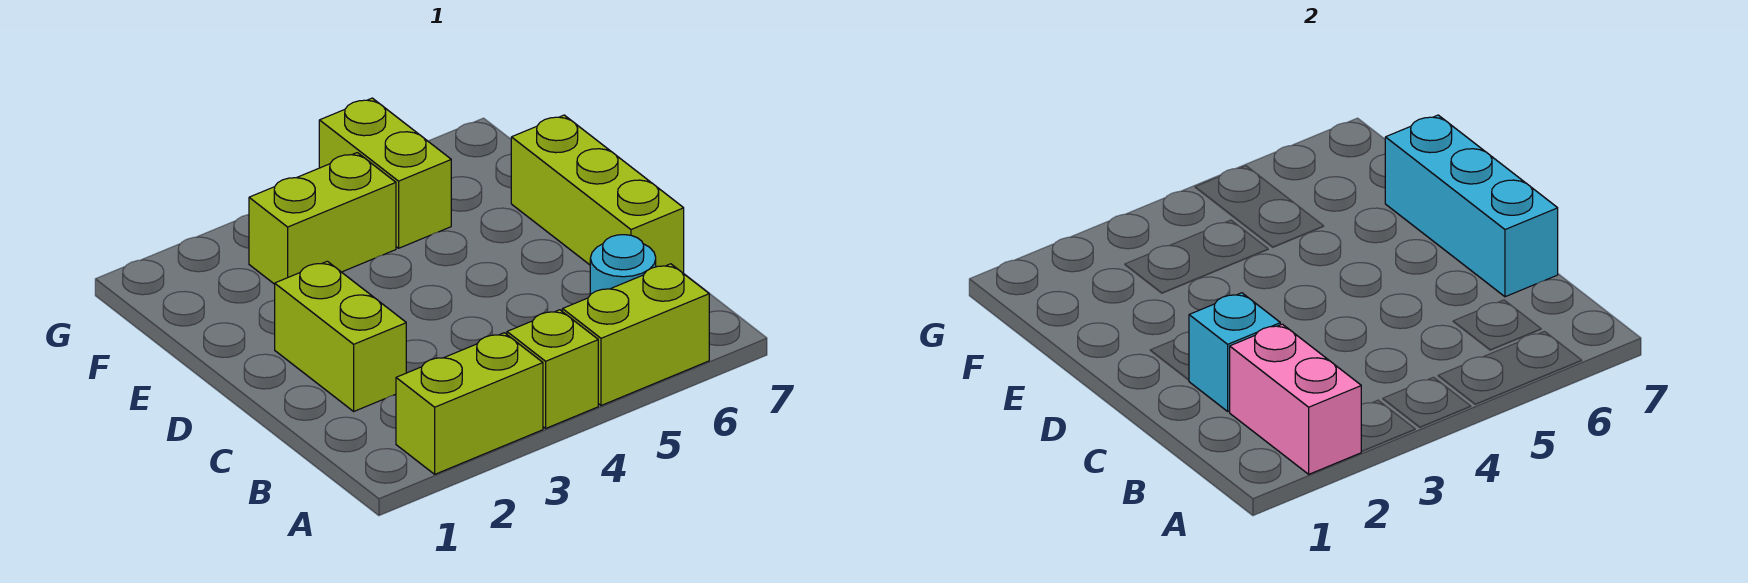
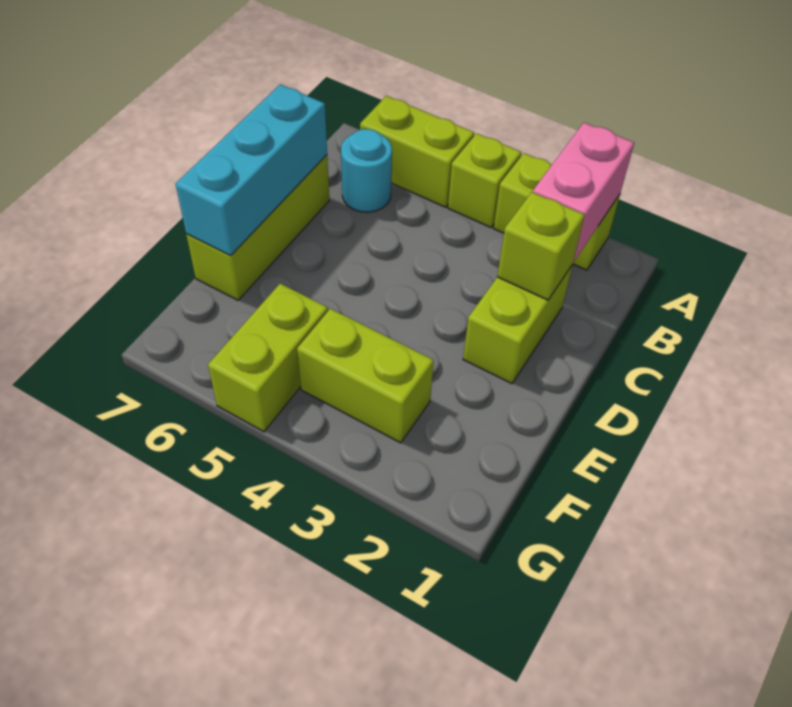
cyan brick C2 level 2 -> lime brick C2 level 2

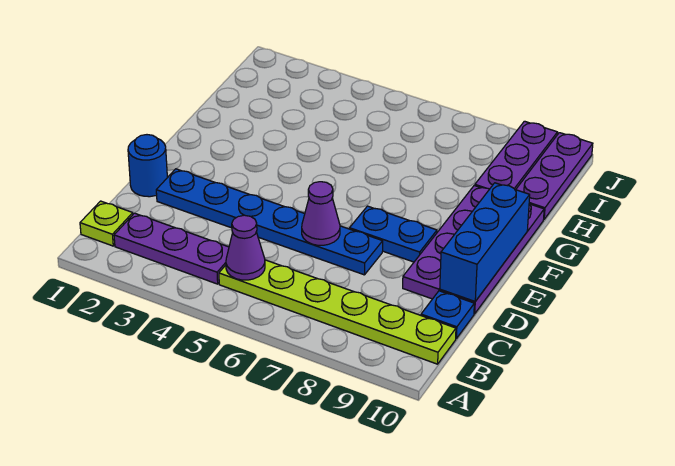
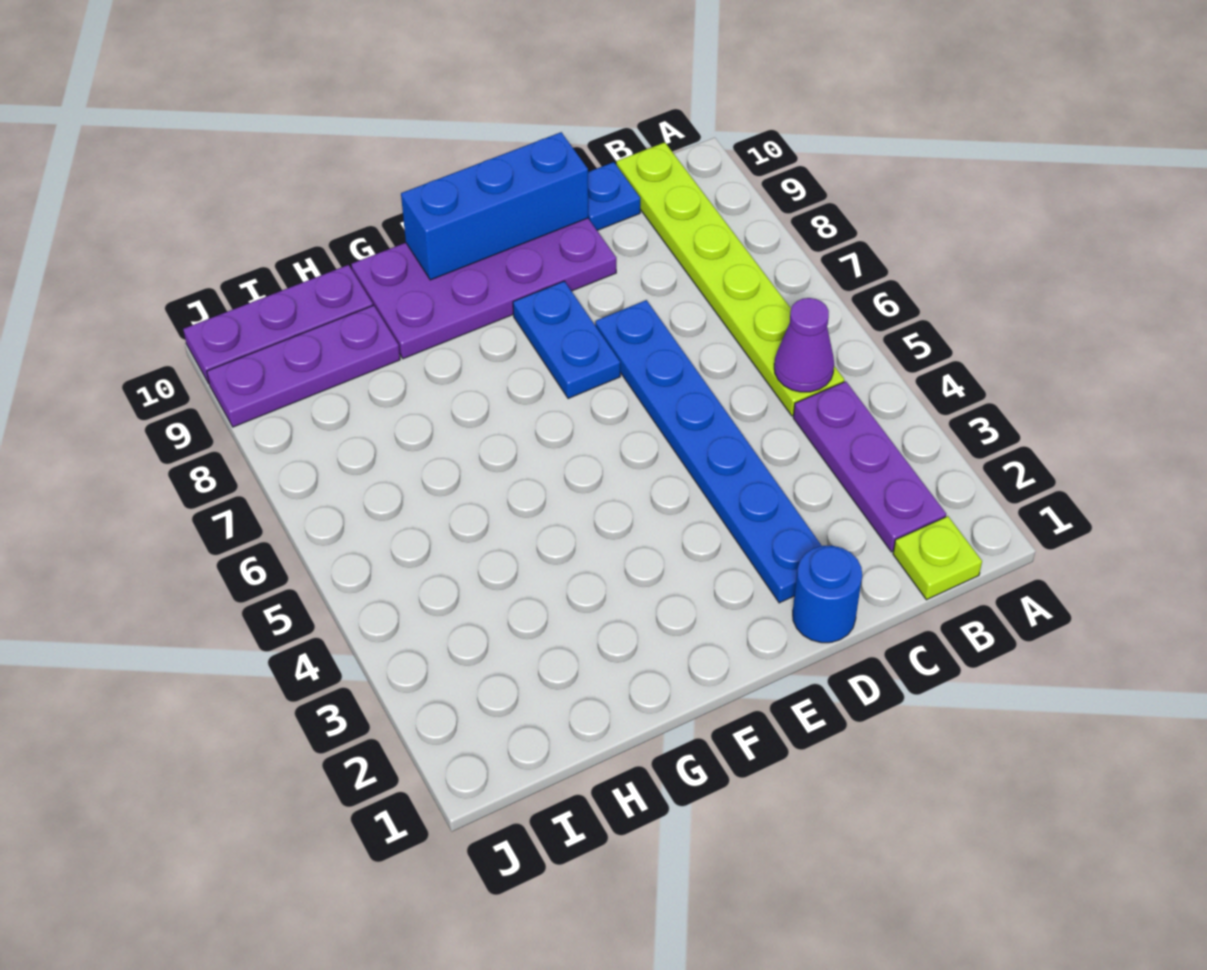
purple cone D6 level 2 -> none

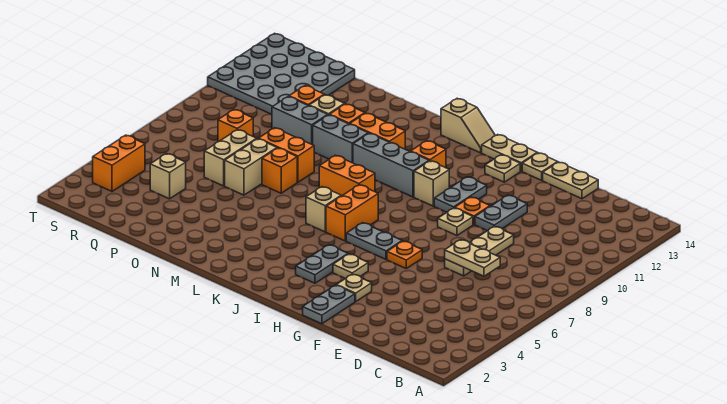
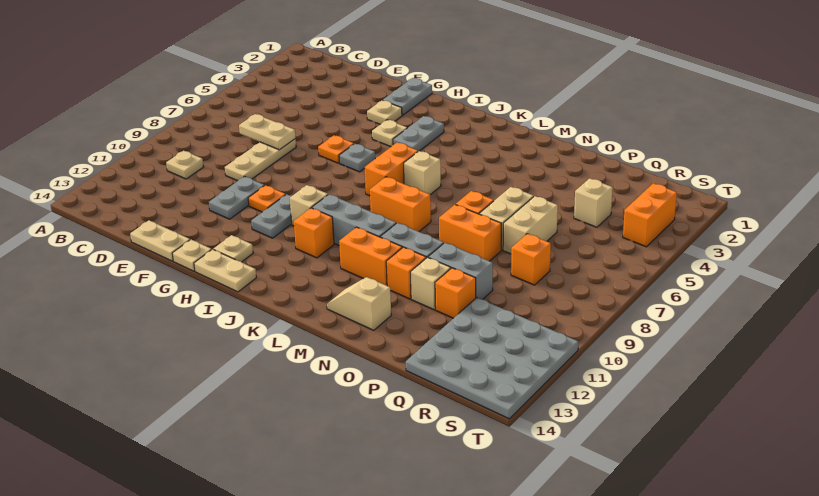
tan plate G9 level 1 -> tan plate C10 level 1
grey plate H6:I6 level 1 -> grey plate H6 level 1
tan slope J14:K14 level 1 top K -> tan slope M13:N13 level 1 top N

▸ **What to do**
Nothing but the pictures is to be left out; repeat the data exactly.

▸ **Result of the exercise**
cyan brick C2 level 2 -> lime brick C2 level 2

purple cone D6 level 2 -> none

tan plate G9 level 1 -> tan plate C10 level 1
grey plate H6:I6 level 1 -> grey plate H6 level 1
tan slope J14:K14 level 1 top K -> tan slope M13:N13 level 1 top N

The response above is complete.